ASSIGNED TASK:
In the material below, write out each line word for word and omit the pictures.

TASK INPUTS:
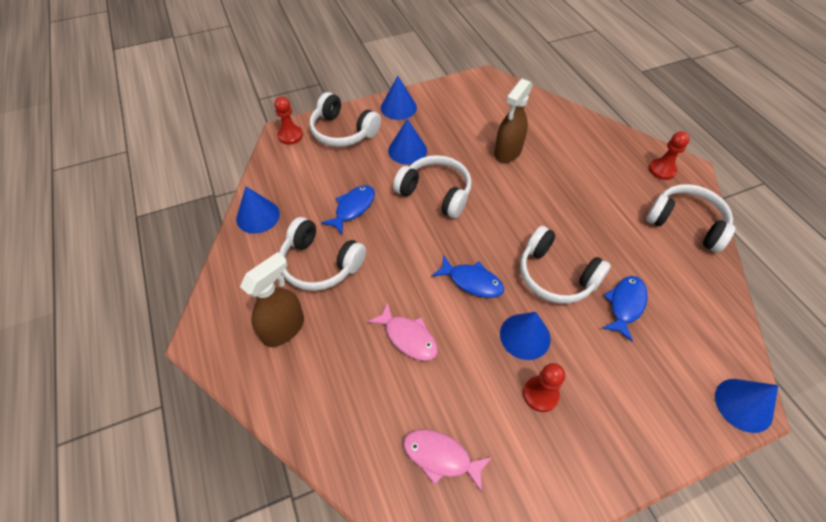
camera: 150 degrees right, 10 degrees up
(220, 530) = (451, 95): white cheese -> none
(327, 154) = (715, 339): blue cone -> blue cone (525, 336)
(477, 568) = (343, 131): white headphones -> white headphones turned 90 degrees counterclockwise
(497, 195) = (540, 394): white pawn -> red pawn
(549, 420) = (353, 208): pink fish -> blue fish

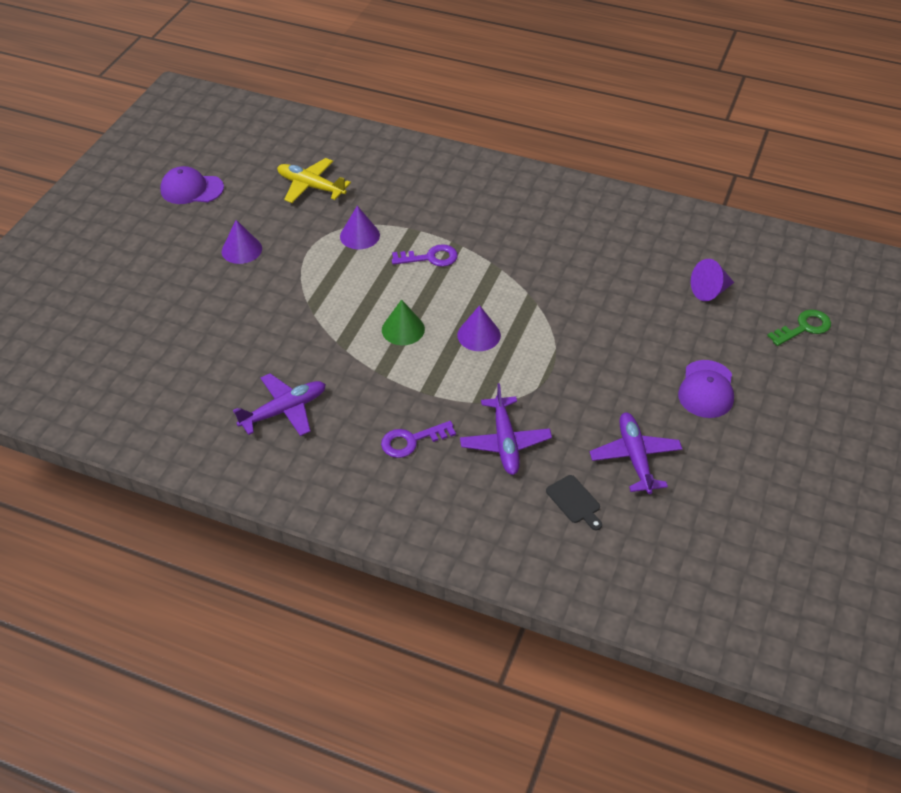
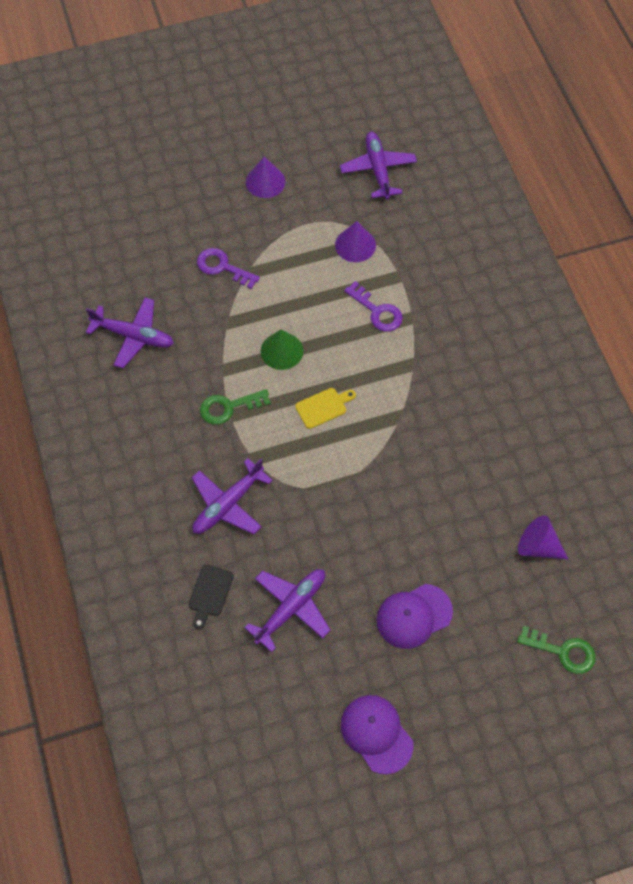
camera: 50 degrees right, 15 degrees up
(191, 189) = (298, 97): purple cap -> purple cap (376, 734)
(311, 186) = (378, 170): yellow plane -> purple plane
(412, 441) = (176, 440): purple key -> purple key (223, 267)
(418, 390) = (229, 407): none -> green key
(479, 335) = (323, 407): purple cone -> yellow cutting board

WRITTEN REPLY:
camera: 150 degrees right, 10 degrees up
(220, 530) = (451, 95): white cheese -> none
(327, 154) = (715, 339): blue cone -> blue cone (525, 336)
(477, 568) = (343, 131): white headphones -> white headphones turned 90 degrees counterclockwise
(497, 195) = (540, 394): white pawn -> red pawn
(549, 420) = (353, 208): pink fish -> blue fish

camera: 50 degrees right, 15 degrees up
(191, 189) = (298, 97): purple cap -> purple cap (376, 734)
(311, 186) = (378, 170): yellow plane -> purple plane
(412, 441) = (176, 440): purple key -> purple key (223, 267)
(418, 390) = (229, 407): none -> green key
(479, 335) = (323, 407): purple cone -> yellow cutting board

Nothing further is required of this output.